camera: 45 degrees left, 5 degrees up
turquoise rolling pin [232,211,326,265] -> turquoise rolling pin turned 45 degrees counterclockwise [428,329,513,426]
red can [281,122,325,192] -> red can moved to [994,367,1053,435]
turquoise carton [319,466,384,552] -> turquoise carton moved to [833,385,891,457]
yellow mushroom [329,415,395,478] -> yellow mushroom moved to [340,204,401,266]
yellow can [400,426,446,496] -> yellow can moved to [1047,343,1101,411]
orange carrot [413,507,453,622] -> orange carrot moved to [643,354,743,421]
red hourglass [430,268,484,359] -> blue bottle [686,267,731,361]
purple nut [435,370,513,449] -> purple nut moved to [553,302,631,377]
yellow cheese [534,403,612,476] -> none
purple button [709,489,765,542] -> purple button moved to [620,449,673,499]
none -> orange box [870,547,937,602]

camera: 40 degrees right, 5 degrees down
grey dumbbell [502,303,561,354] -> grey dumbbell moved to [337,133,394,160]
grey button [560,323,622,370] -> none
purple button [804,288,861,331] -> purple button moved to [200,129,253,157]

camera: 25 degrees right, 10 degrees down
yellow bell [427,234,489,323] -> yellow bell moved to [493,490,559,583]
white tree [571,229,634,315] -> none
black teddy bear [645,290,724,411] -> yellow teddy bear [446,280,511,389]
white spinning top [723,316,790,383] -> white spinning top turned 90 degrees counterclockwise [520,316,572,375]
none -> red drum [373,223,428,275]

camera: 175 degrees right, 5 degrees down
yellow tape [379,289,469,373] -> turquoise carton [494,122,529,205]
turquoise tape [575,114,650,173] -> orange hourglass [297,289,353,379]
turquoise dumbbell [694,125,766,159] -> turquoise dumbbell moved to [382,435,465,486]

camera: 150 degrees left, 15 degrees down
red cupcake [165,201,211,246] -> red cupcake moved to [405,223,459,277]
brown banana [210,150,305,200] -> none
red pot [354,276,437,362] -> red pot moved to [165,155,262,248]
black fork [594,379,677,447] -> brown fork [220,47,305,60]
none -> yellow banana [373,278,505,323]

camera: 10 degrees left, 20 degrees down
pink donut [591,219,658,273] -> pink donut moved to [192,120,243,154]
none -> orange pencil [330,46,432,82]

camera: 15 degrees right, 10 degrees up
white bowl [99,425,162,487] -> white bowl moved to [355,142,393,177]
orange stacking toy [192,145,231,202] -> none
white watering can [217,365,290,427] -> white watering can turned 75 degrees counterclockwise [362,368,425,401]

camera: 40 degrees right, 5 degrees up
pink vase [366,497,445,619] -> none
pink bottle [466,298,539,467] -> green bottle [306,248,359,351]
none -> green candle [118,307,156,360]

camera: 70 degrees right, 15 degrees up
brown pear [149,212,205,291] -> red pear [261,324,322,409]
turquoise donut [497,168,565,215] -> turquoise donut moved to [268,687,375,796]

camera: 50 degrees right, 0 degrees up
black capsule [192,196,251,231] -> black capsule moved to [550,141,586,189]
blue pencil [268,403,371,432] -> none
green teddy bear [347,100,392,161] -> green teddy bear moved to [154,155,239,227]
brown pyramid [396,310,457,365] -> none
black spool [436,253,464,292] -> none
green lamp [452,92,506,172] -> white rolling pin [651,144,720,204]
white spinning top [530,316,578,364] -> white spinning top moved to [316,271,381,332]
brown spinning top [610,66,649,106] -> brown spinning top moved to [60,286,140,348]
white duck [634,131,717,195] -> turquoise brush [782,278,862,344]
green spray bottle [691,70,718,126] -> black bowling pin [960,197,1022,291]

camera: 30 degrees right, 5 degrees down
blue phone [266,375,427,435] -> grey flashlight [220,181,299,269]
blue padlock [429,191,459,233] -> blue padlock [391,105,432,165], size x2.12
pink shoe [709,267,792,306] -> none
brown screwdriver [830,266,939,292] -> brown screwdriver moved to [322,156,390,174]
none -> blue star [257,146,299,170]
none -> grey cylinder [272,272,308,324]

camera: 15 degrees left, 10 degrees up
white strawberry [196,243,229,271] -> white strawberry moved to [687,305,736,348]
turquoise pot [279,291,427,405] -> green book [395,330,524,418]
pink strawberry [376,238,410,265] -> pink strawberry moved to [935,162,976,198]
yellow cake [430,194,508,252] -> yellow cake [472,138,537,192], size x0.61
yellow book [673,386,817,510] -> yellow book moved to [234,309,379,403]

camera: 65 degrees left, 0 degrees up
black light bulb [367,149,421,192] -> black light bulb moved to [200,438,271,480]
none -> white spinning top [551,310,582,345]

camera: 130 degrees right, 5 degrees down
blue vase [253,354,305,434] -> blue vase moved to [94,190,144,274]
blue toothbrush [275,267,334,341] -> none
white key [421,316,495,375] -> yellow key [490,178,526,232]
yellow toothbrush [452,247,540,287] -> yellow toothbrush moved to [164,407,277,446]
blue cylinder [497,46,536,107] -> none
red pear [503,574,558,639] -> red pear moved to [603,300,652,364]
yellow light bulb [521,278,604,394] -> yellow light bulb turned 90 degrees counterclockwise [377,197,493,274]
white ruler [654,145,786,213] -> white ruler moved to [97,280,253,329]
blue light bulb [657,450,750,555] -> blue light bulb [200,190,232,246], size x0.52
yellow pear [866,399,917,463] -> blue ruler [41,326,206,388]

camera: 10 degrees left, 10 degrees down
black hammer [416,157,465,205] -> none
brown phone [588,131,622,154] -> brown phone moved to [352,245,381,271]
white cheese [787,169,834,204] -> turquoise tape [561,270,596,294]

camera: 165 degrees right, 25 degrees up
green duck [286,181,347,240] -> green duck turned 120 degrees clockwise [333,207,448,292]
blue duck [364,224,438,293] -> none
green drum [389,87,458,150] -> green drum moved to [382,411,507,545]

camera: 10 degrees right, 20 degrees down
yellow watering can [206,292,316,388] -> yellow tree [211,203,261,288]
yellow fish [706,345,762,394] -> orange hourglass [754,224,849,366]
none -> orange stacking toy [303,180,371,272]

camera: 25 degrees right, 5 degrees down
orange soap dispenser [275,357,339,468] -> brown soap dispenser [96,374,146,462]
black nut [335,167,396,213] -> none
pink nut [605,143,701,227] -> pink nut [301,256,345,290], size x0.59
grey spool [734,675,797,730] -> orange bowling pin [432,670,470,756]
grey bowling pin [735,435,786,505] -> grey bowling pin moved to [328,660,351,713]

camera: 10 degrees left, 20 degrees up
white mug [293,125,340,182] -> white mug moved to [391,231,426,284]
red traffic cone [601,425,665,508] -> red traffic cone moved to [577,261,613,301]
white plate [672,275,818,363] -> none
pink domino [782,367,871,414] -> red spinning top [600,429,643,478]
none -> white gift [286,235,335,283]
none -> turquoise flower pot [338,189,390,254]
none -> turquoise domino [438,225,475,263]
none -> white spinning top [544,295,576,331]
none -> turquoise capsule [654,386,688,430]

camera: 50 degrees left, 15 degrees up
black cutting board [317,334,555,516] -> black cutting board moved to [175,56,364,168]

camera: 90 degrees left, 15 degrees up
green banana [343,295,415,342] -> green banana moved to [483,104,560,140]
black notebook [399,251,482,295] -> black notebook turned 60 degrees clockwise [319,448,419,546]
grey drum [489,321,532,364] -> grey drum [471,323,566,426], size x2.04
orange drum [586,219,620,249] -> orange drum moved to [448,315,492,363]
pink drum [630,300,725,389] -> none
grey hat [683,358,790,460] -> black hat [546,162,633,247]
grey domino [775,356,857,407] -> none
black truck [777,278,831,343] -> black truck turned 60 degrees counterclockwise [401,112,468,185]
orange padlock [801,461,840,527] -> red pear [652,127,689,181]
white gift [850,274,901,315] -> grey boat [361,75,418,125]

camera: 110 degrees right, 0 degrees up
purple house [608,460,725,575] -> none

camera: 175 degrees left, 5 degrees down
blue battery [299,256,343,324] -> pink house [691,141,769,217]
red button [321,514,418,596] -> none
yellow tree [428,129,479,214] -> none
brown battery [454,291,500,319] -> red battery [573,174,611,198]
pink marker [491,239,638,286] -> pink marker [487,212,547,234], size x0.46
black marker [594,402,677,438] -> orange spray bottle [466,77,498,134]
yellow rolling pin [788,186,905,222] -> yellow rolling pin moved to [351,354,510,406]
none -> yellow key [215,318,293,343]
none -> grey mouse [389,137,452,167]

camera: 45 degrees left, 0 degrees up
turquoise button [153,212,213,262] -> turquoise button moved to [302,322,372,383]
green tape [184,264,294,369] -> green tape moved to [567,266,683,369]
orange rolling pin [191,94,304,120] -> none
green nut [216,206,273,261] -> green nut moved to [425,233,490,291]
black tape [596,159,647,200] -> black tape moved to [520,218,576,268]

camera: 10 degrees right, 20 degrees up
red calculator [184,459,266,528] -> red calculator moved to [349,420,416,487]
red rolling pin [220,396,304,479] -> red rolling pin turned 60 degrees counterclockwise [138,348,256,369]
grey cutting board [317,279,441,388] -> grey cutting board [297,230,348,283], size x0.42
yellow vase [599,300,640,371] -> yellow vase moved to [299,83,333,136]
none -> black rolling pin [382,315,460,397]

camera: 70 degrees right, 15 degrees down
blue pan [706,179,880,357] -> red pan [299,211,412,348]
----
* _Try it_
Please copy, exactly as written, every line in the listing above from the line with "none -> turquoise flower" up to and including the line with "white gift [850,274,901,315]".

* _Solved problem_
none -> turquoise flower pot [338,189,390,254]
none -> turquoise domino [438,225,475,263]
none -> white spinning top [544,295,576,331]
none -> turquoise capsule [654,386,688,430]

camera: 50 degrees left, 15 degrees up
black cutting board [317,334,555,516] -> black cutting board moved to [175,56,364,168]

camera: 90 degrees left, 15 degrees up
green banana [343,295,415,342] -> green banana moved to [483,104,560,140]
black notebook [399,251,482,295] -> black notebook turned 60 degrees clockwise [319,448,419,546]
grey drum [489,321,532,364] -> grey drum [471,323,566,426], size x2.04
orange drum [586,219,620,249] -> orange drum moved to [448,315,492,363]
pink drum [630,300,725,389] -> none
grey hat [683,358,790,460] -> black hat [546,162,633,247]
grey domino [775,356,857,407] -> none
black truck [777,278,831,343] -> black truck turned 60 degrees counterclockwise [401,112,468,185]
orange padlock [801,461,840,527] -> red pear [652,127,689,181]
white gift [850,274,901,315] -> grey boat [361,75,418,125]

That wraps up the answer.